▸ **EXERCISE DIRECTIONS**
No line before the one holding "U4 pin IA: SIG22 -> SIG26" is wanted; restate word for word that line and all lines after it to the end of the entries, excluding pictures.

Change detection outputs
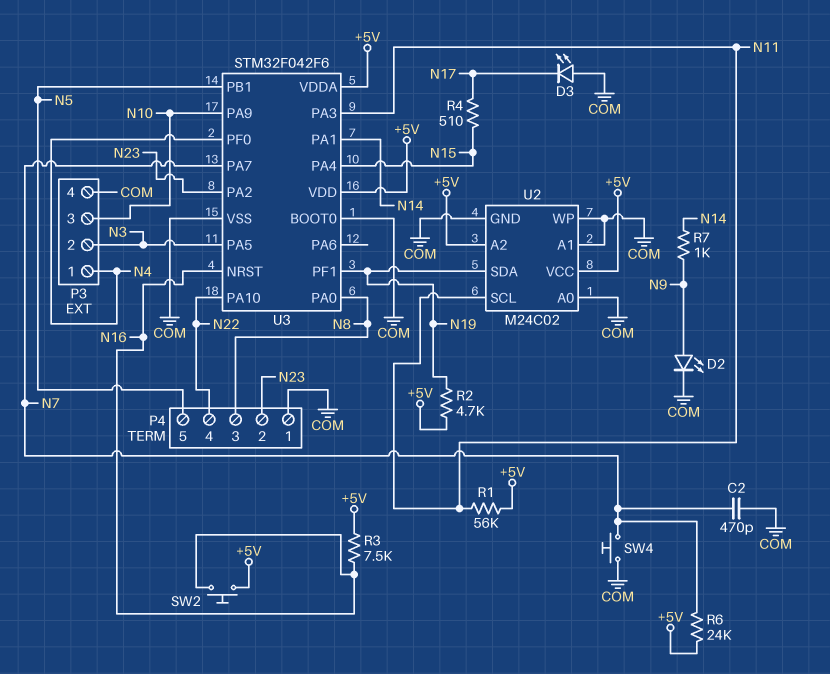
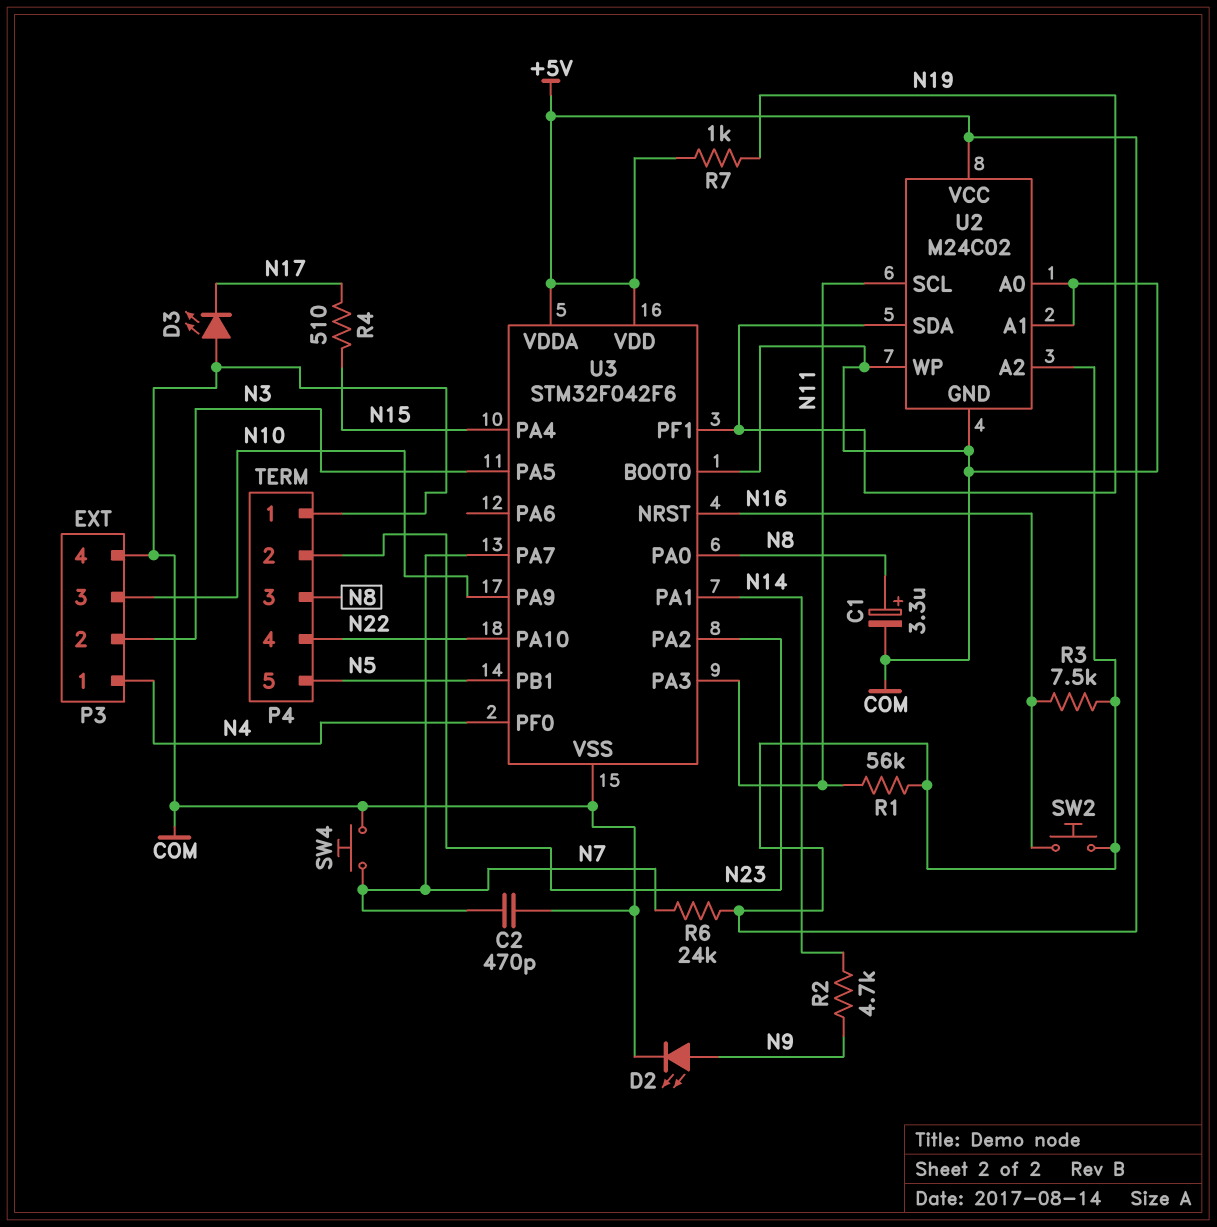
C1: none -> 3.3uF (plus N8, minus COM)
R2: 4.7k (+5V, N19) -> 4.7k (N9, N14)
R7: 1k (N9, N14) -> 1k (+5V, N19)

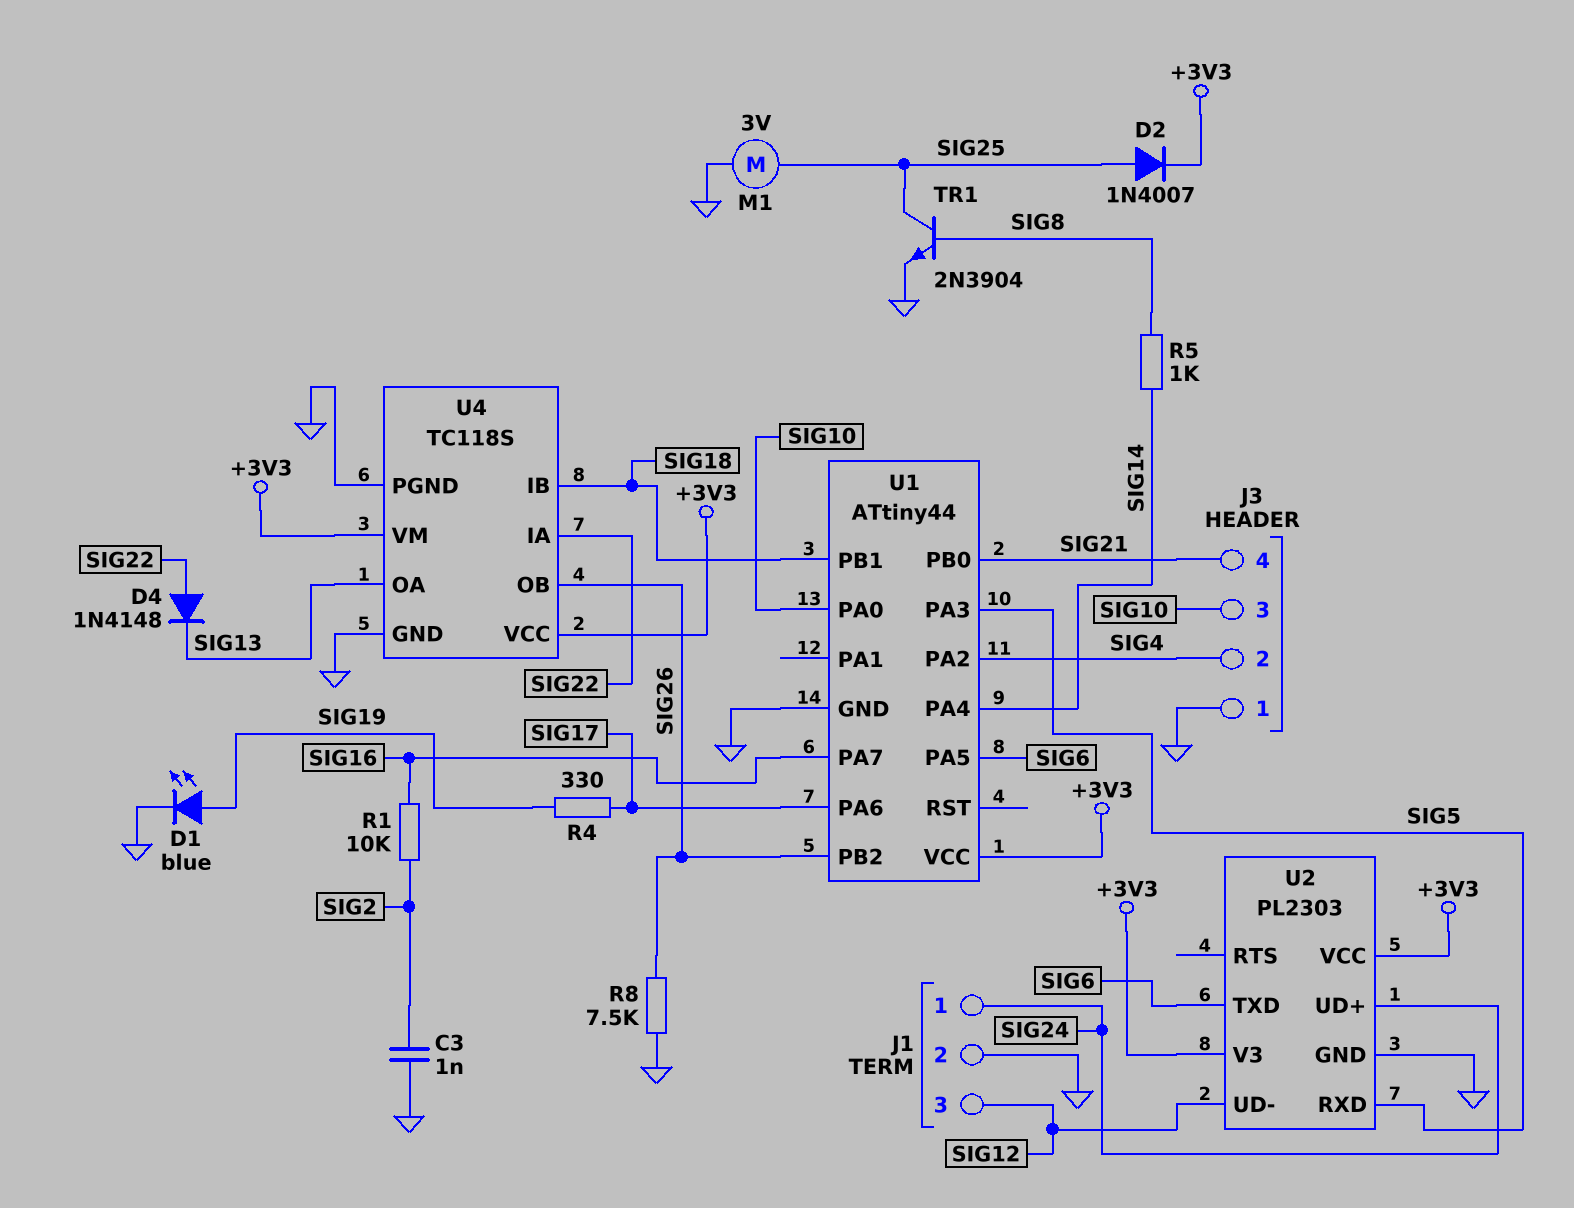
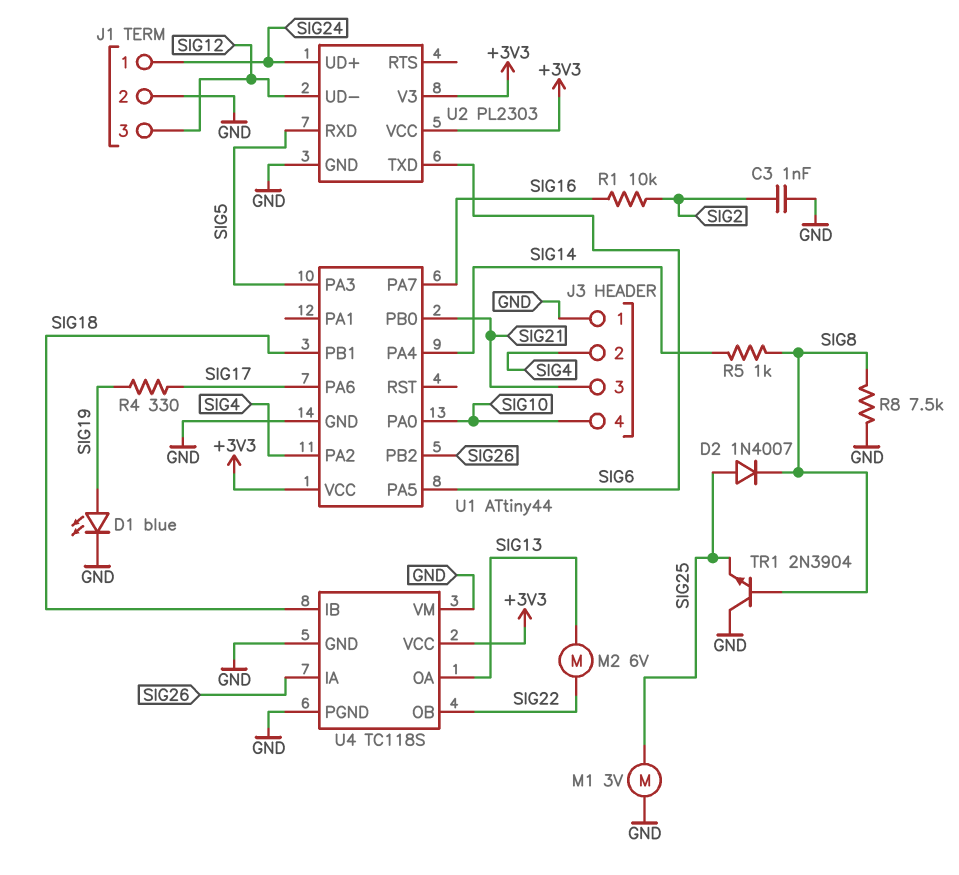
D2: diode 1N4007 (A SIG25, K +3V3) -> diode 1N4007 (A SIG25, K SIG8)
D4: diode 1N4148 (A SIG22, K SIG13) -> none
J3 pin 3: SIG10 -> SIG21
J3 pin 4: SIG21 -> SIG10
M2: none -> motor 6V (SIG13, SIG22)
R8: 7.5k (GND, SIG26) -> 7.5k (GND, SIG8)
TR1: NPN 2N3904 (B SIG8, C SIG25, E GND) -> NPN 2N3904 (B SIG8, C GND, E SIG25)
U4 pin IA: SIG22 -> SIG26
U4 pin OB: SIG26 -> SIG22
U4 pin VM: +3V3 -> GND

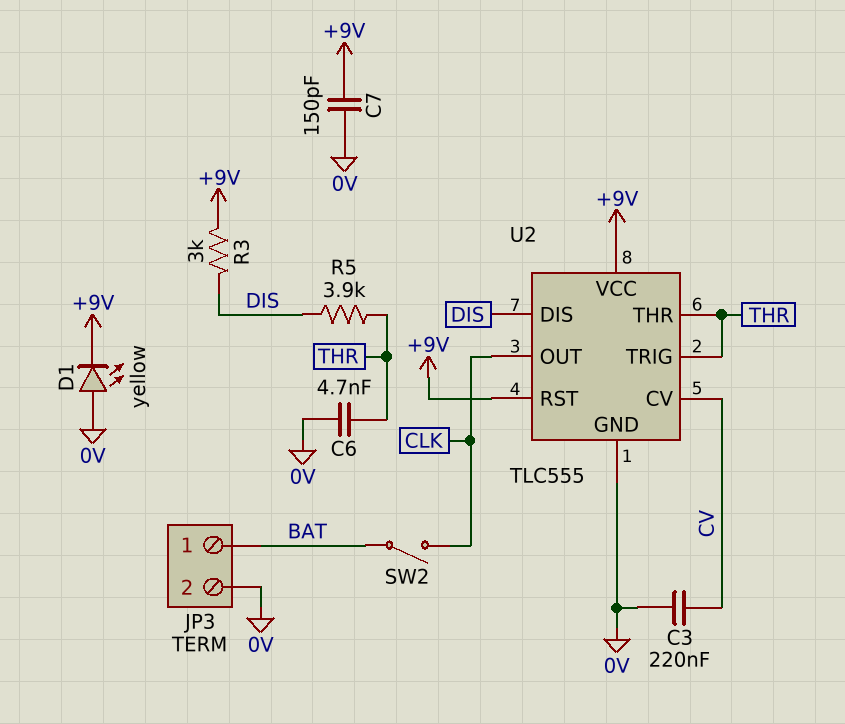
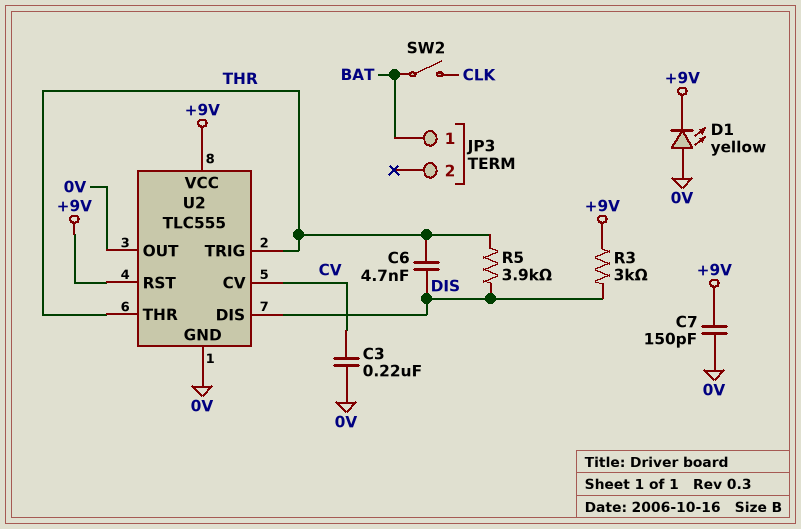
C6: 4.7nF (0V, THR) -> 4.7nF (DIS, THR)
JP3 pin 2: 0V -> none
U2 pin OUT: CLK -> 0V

▸ **RESPONSE FOR THIS EXERCISE**
U4 pin IA: SIG22 -> SIG26
U4 pin OB: SIG26 -> SIG22
U4 pin VM: +3V3 -> GND

C6: 4.7nF (0V, THR) -> 4.7nF (DIS, THR)
JP3 pin 2: 0V -> none
U2 pin OUT: CLK -> 0V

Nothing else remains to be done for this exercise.